• RECORDS TO USE:
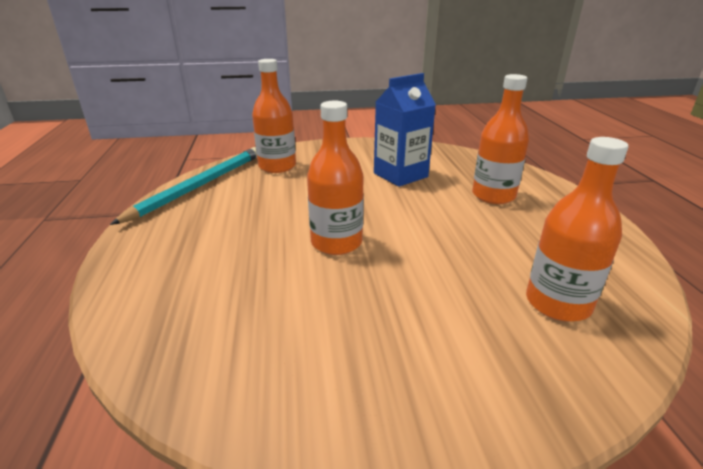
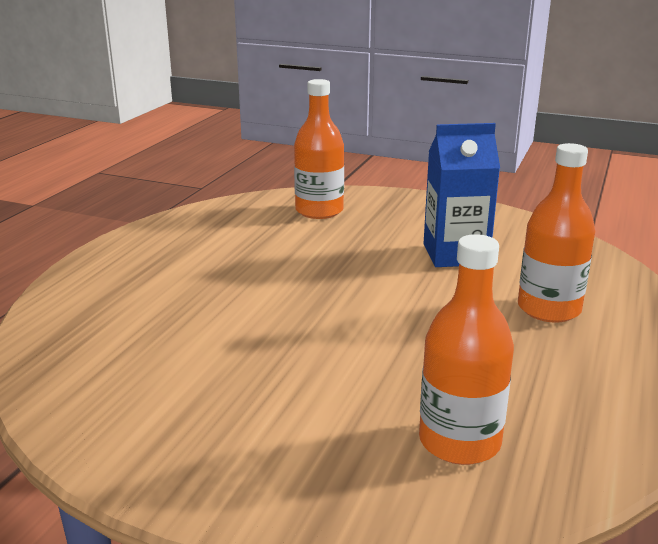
camera: 30 degrees right, 5 degrees down
turquoise pencil [110,147,257,225] -> none
orange bottle [307,101,364,255] -> none

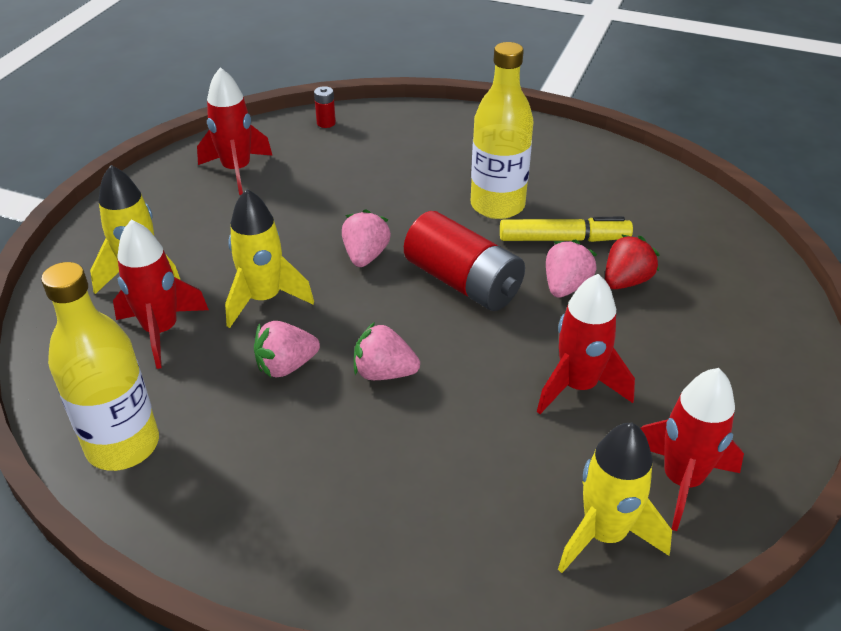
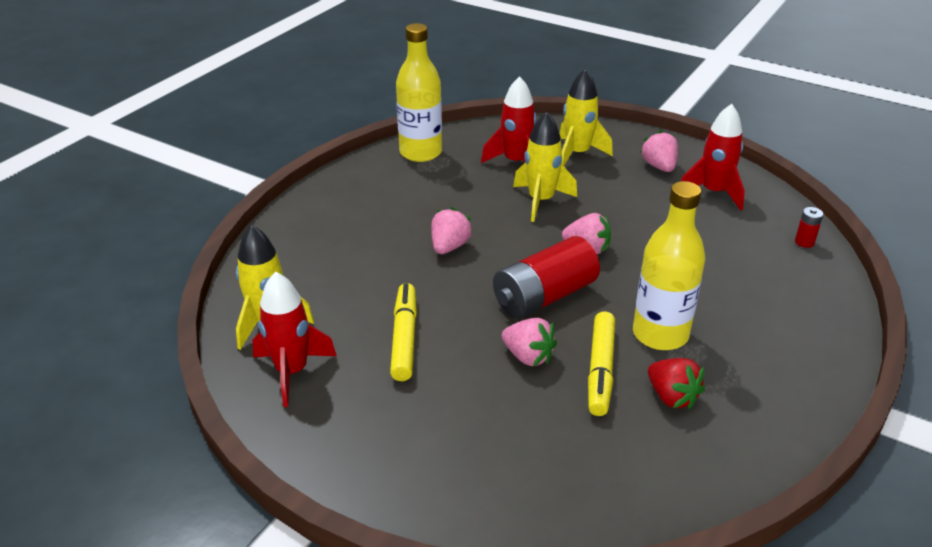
camera: 100 degrees right, 5 degrees down
pink strawberry [254,321,320,378] -> pink strawberry moved to [640,130,678,172]
red rocket [537,274,635,414] -> yellow marker [390,283,417,381]
red strawberry [605,234,660,289] -> red strawberry moved to [648,358,705,409]

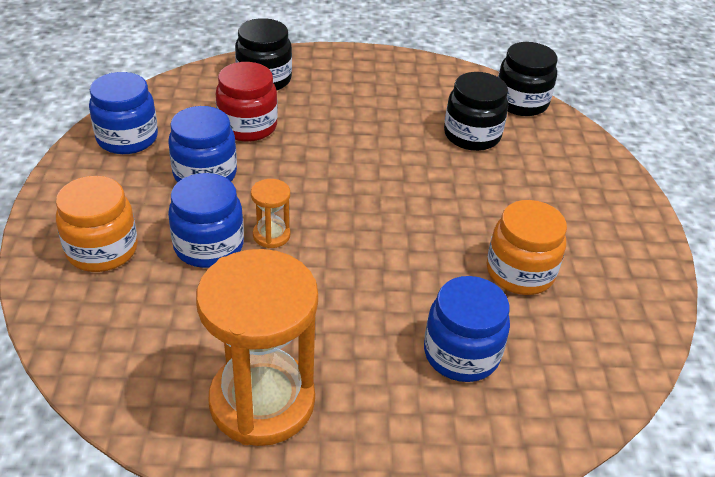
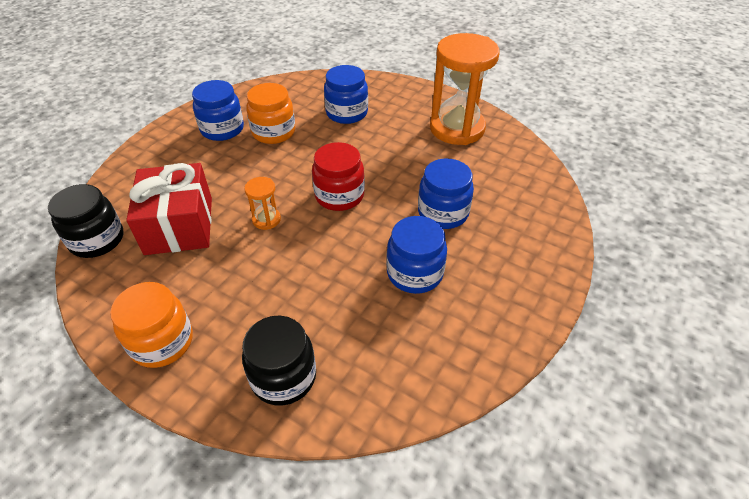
camera: 145 degrees left, 5 degrees up
orange jar [56,176,138,272] -> orange jar moved to [110,282,193,368]
blue jar [89,72,158,154] -> blue jar moved to [192,80,244,141]
red jar [216,62,278,142] -> red jar moved to [312,142,365,211]
orange hourglass [251,179,290,248] -> orange hourglass moved to [244,177,281,230]
black jar [444,72,508,151] -> red gift [126,163,212,255]

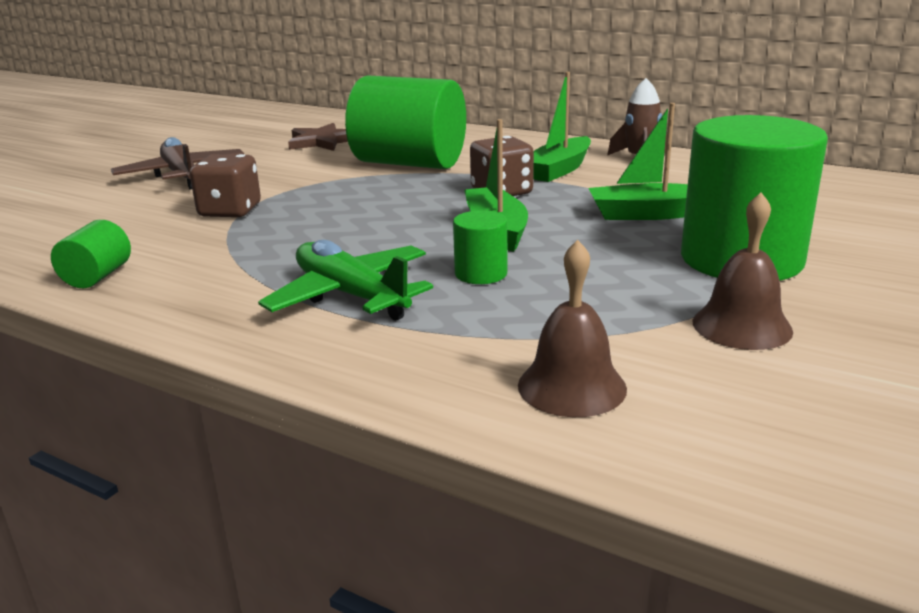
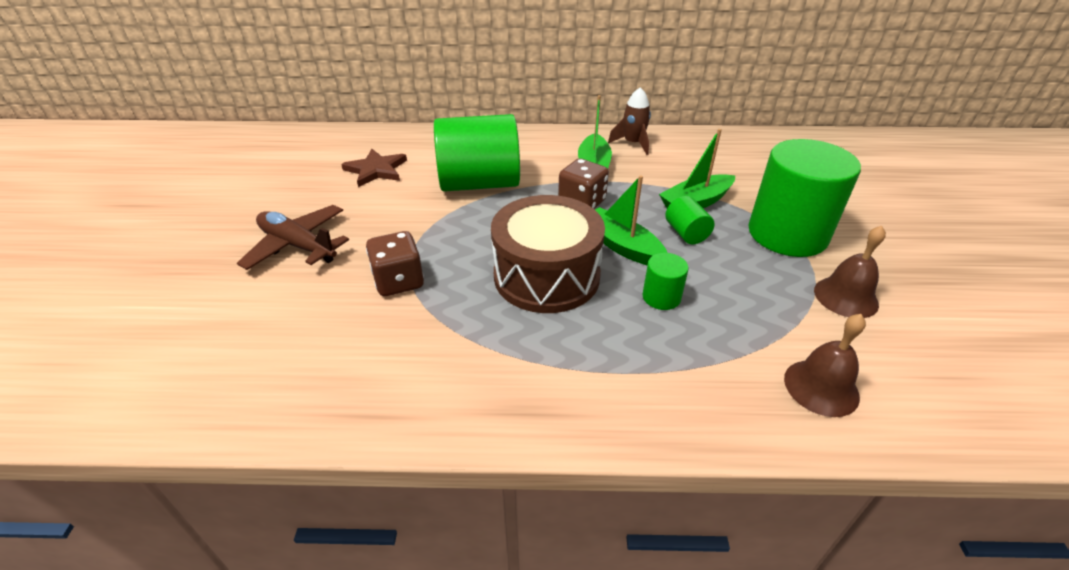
camera: 30 degrees left, 15 degrees up
green cylinder [51,220,131,288] -> green cylinder moved to [665,196,714,244]
green plane [258,240,433,321] -> none
none -> brown drum [491,195,605,313]

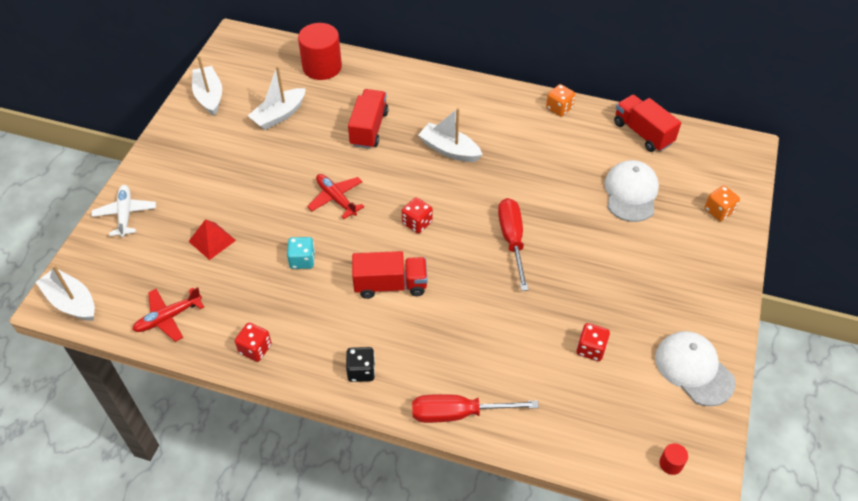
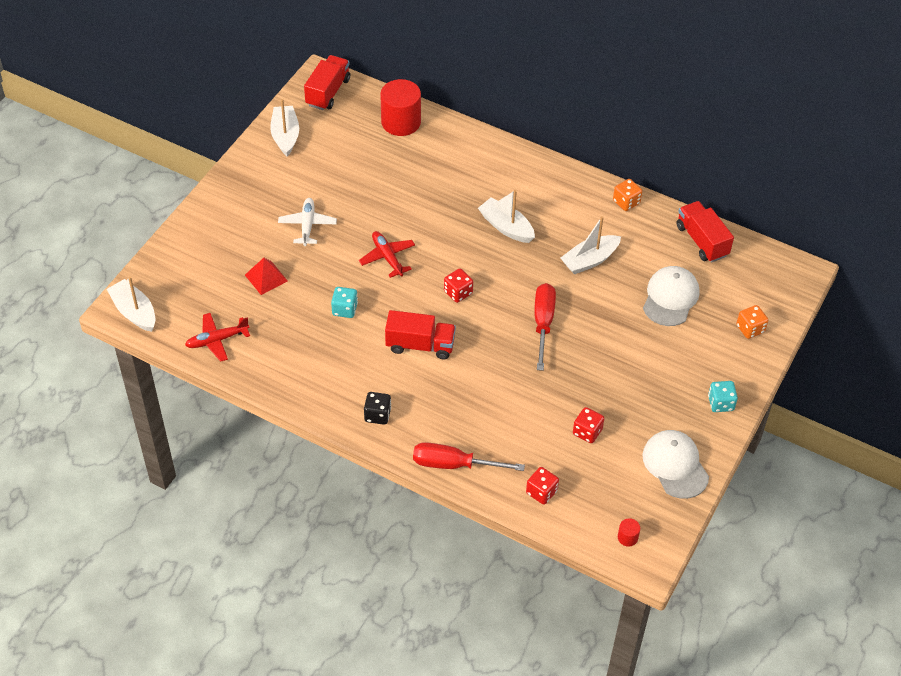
camera: 10 degrees right, 0 degrees up
white plane [91,185,156,237] -> white plane moved to [278,198,337,246]
red dice [235,323,272,362] -> red dice moved to [526,467,559,505]
white boat [248,66,306,130] -> white boat moved to [561,216,621,274]
red truck [348,89,389,149] -> red truck moved to [304,55,350,110]
none -> turquoise dice [708,381,738,412]

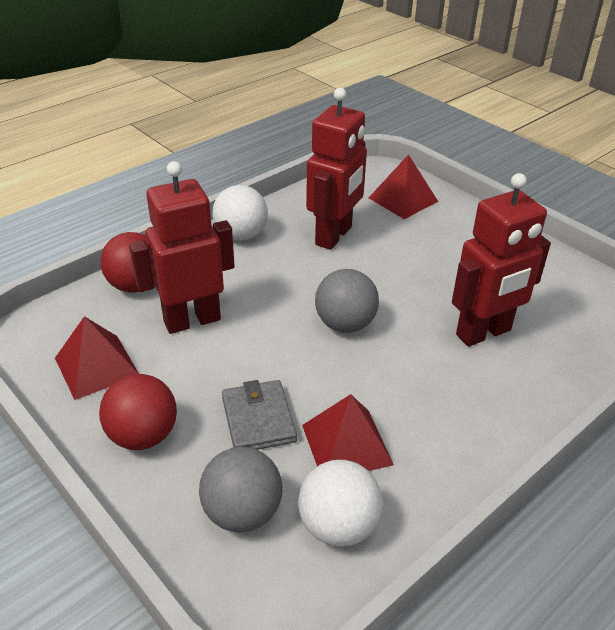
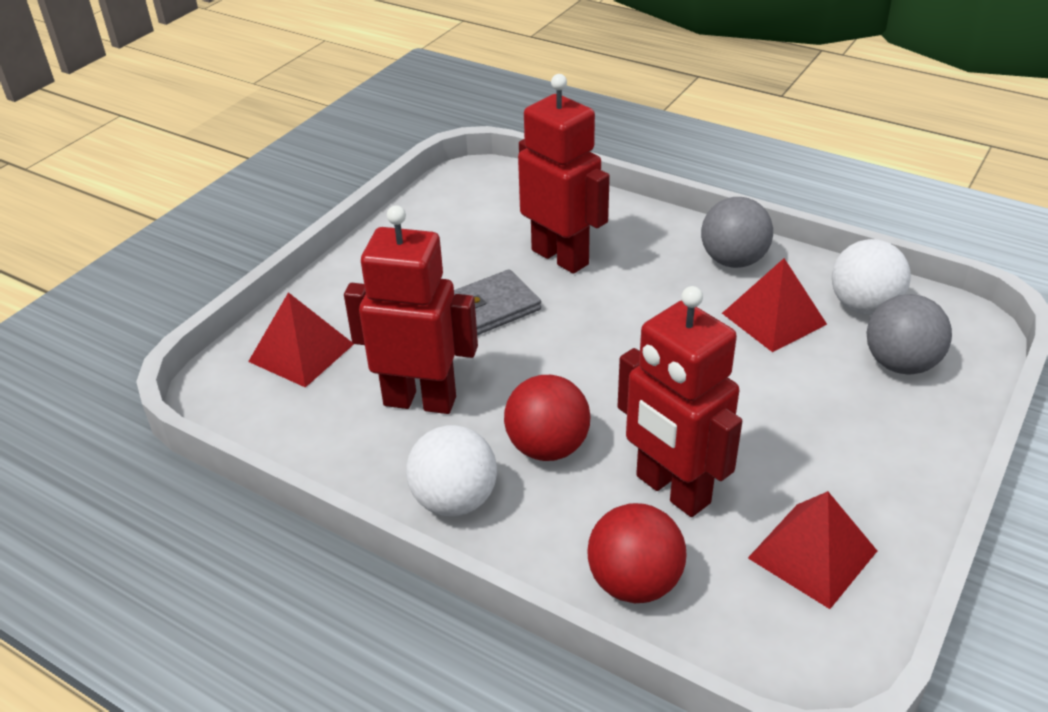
camera: 105 degrees left, 0 degrees up
red ball [99,374,177,450] -> red ball moved to [504,375,590,461]
grey wallet [222,380,297,450] -> grey wallet moved to [454,269,541,335]
grey ball [315,269,379,333] -> grey ball moved to [701,197,773,268]

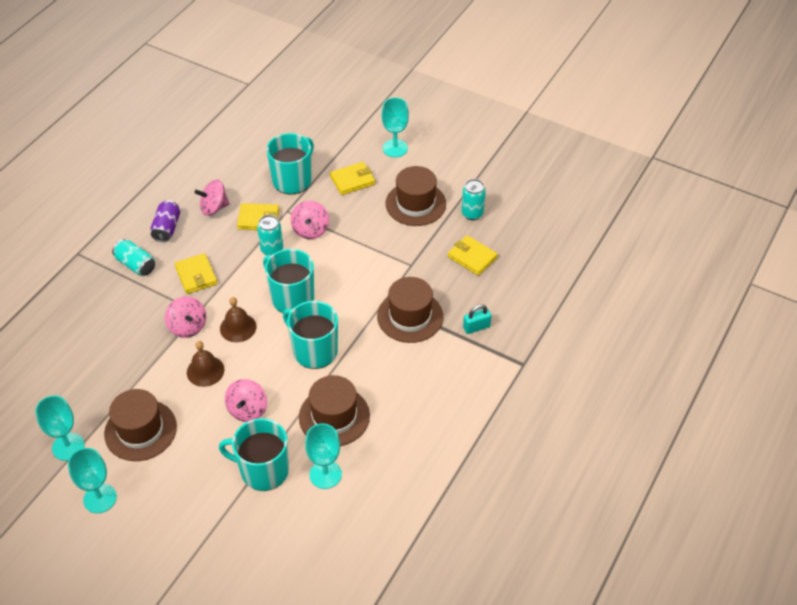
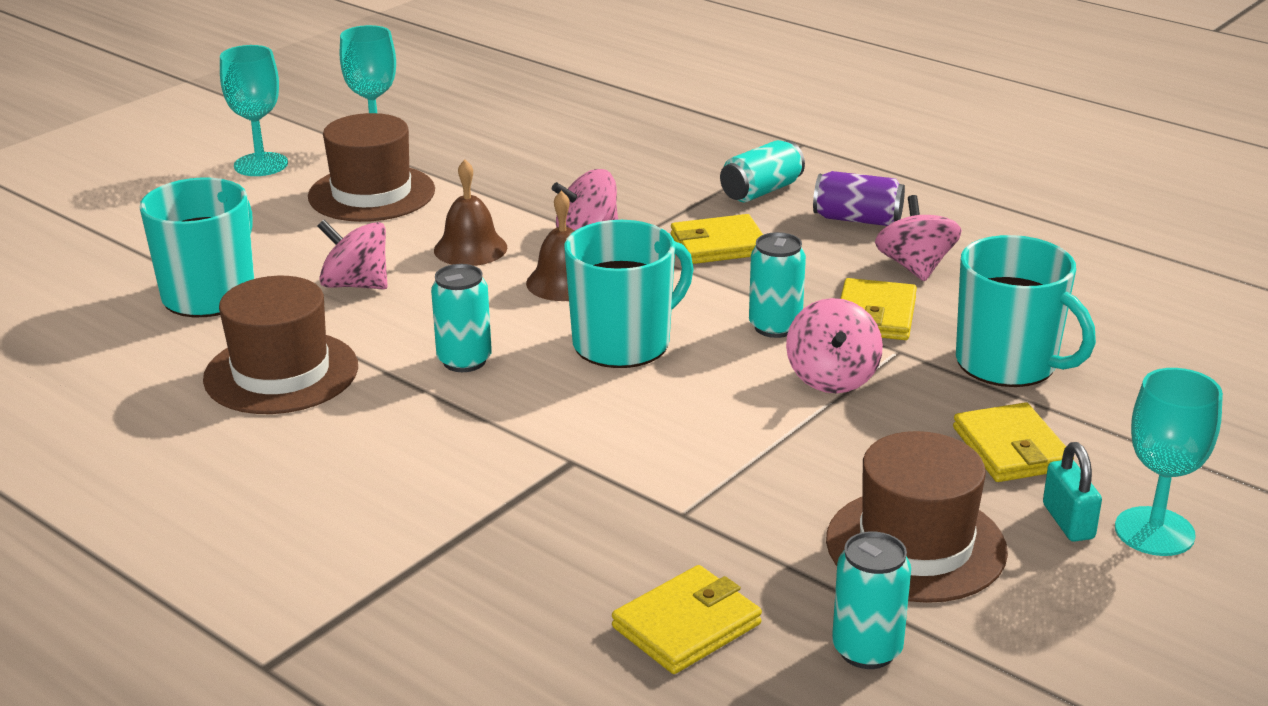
camera: 100 degrees right, 20 degrees down
turquoise mug [283,301,338,369] -> turquoise can [431,264,492,372]
pink spinning top [291,201,329,239] -> pink spinning top turned 105 degrees counterclockwise [786,298,883,393]
turquoise goblet [305,423,342,489] -> none
brown hat [377,277,443,343] -> none
turquoise padlock [463,305,491,334] -> turquoise padlock moved to [1043,442,1102,542]

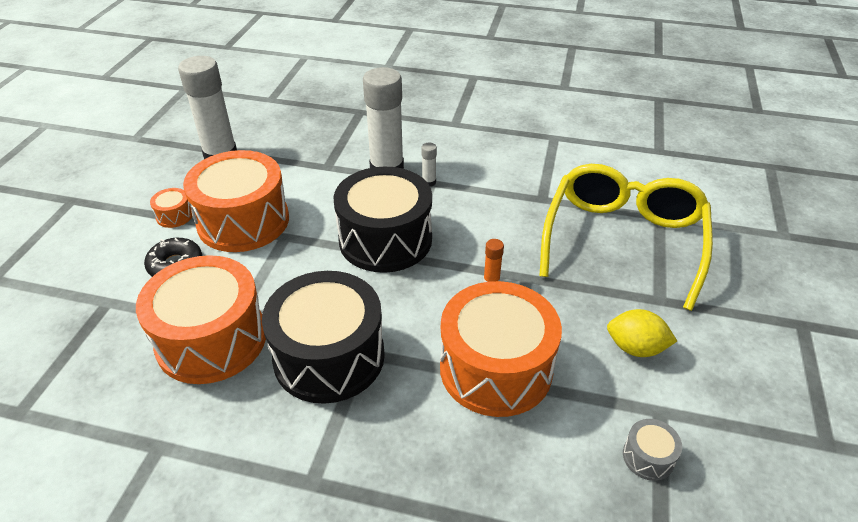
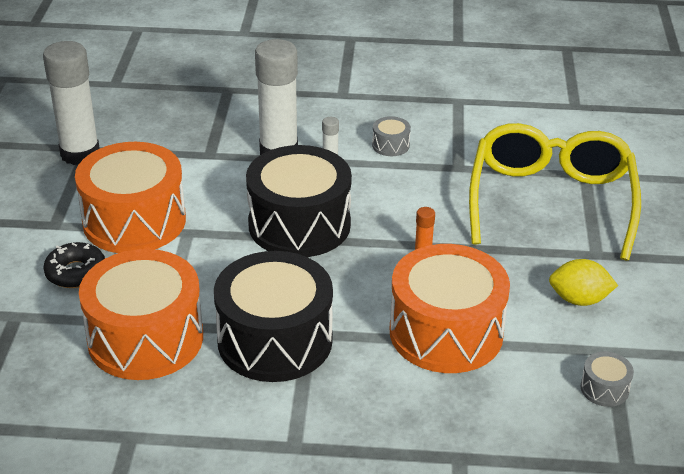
camera: 10 degrees left, 5 degrees down
orange drum [150,188,193,228] -> none
none -> grey drum [372,116,411,156]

• WHAT YOU NEED TO DO: Give only the number of lines in the preceding data that include the word "white".

• TASK ANSWER: 2